EXERCISE INSTRUCTIONS => Set down the entries below exactly; drop the pictures.

WORKING DATA =>

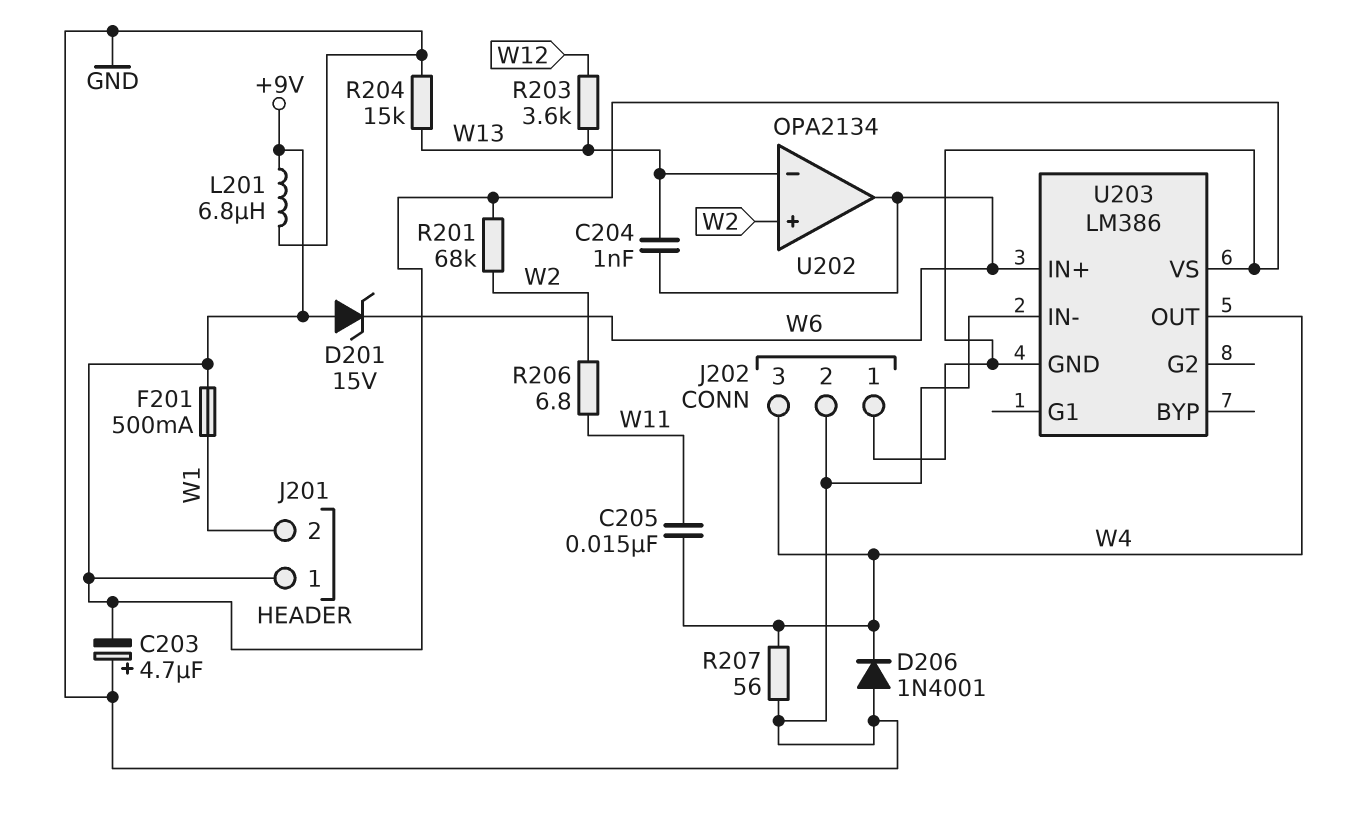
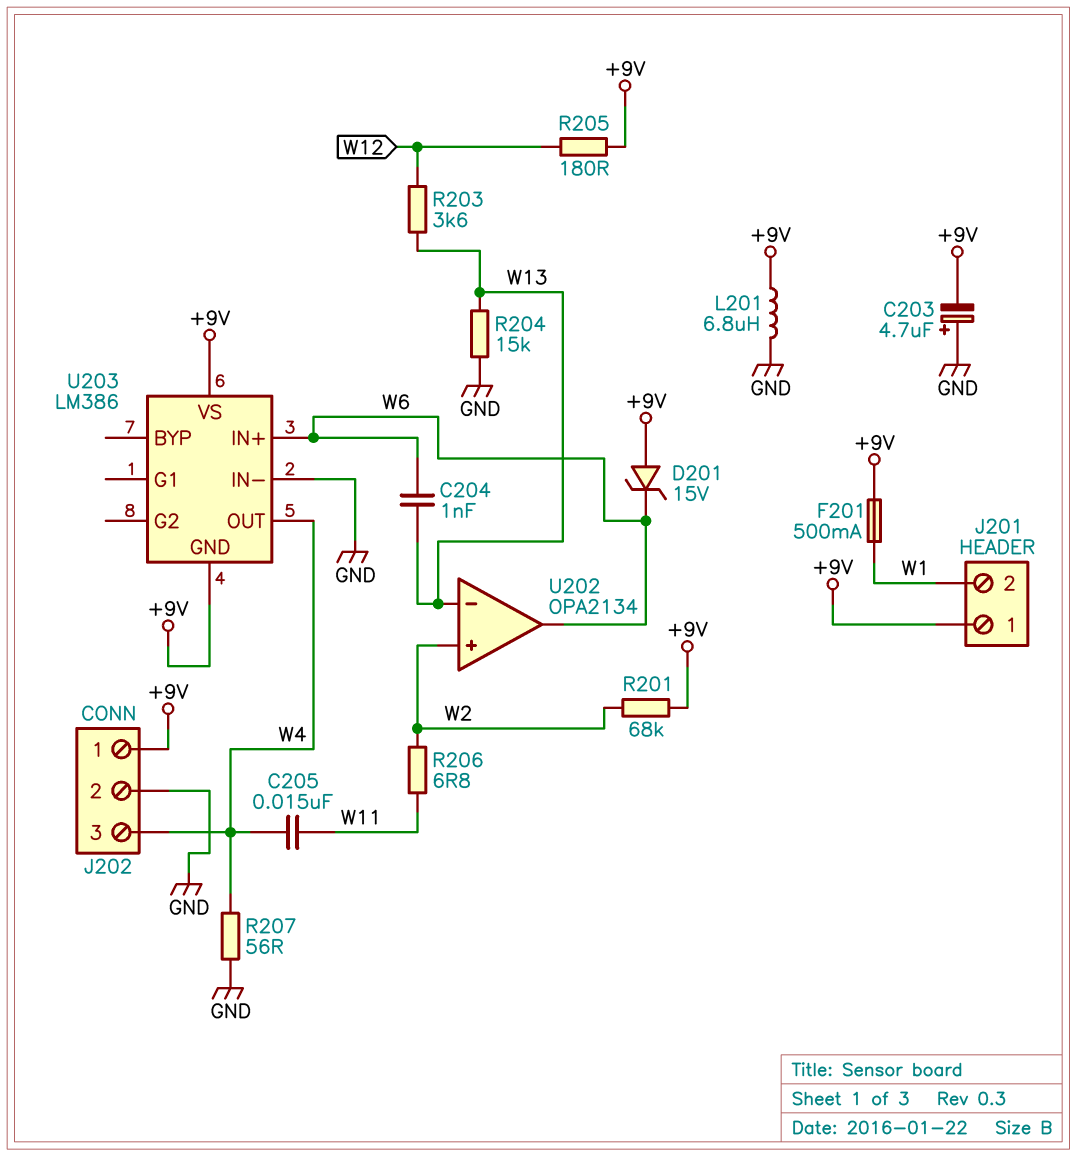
D206: diode 1N4001 (A GND, K W4) -> none
R205: none -> 180 (+9V, W12)

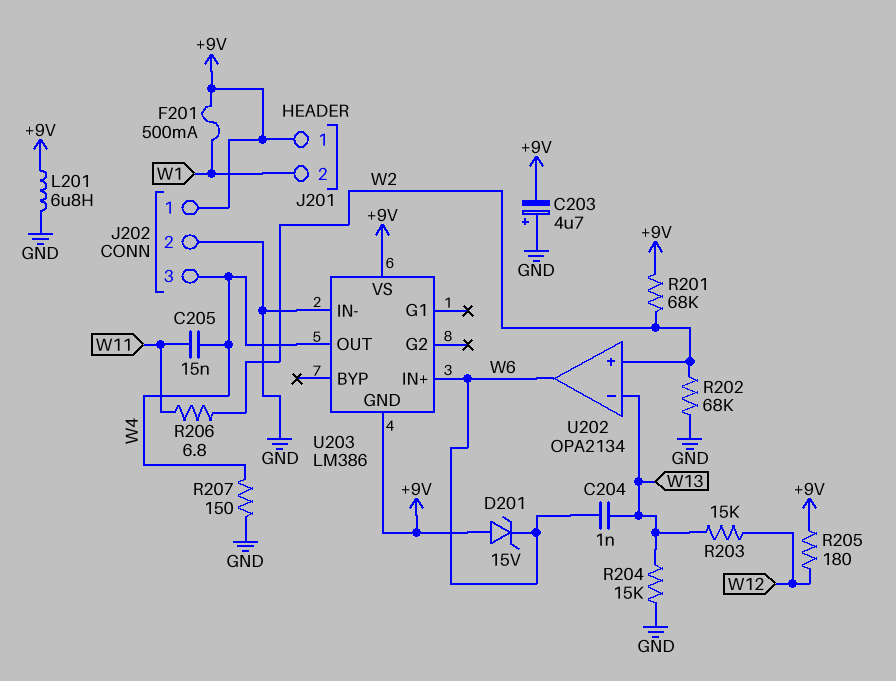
R202: none -> 68k (GND, W2)
R203: 3.6k (W12, W13) -> 15k (W12, W13)
R207: 56 (GND, W4) -> 150 (GND, W4)

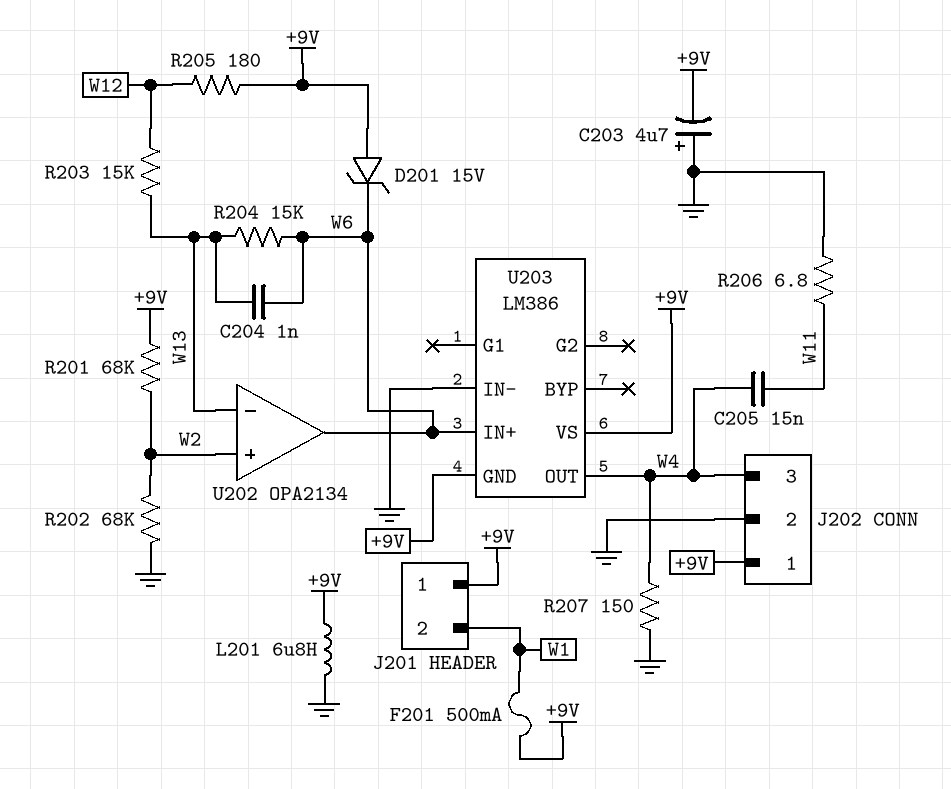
R204: 15k (GND, W13) -> 15k (W6, W13)
R206: 6.8 (W2, W11) -> 6.8 (GND, W11)

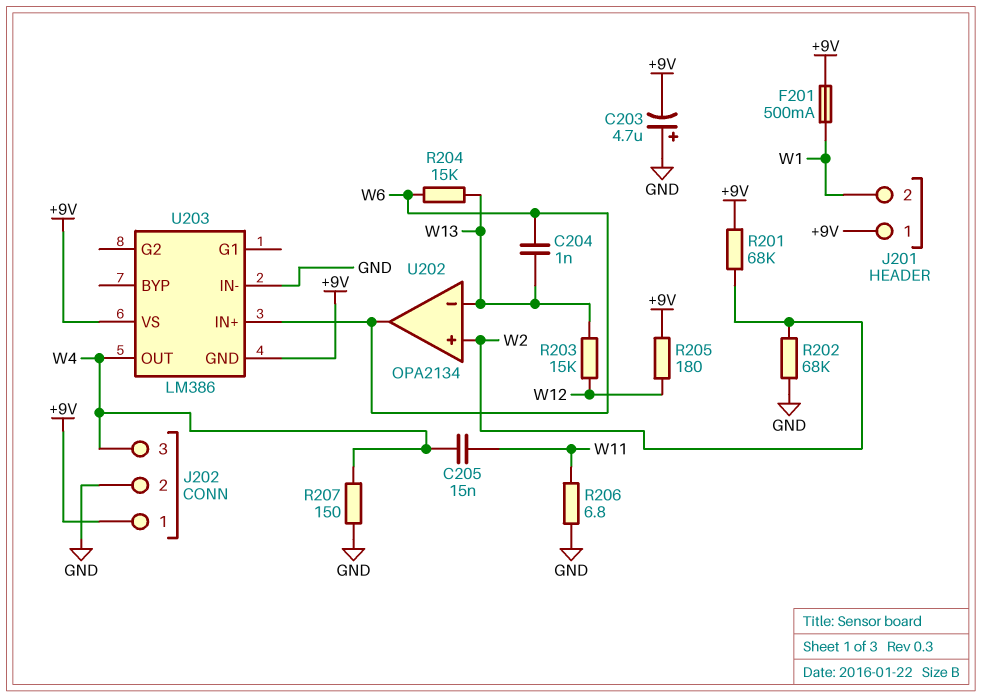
D201: zener 15V (A +9V, K W6) -> none
L201: 6.8uH (+9V, GND) -> none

SOLVED PROBLEM =>
D206: diode 1N4001 (A GND, K W4) -> none
R205: none -> 180 (+9V, W12)

R202: none -> 68k (GND, W2)
R203: 3.6k (W12, W13) -> 15k (W12, W13)
R207: 56 (GND, W4) -> 150 (GND, W4)

R204: 15k (GND, W13) -> 15k (W6, W13)
R206: 6.8 (W2, W11) -> 6.8 (GND, W11)

D201: zener 15V (A +9V, K W6) -> none
L201: 6.8uH (+9V, GND) -> none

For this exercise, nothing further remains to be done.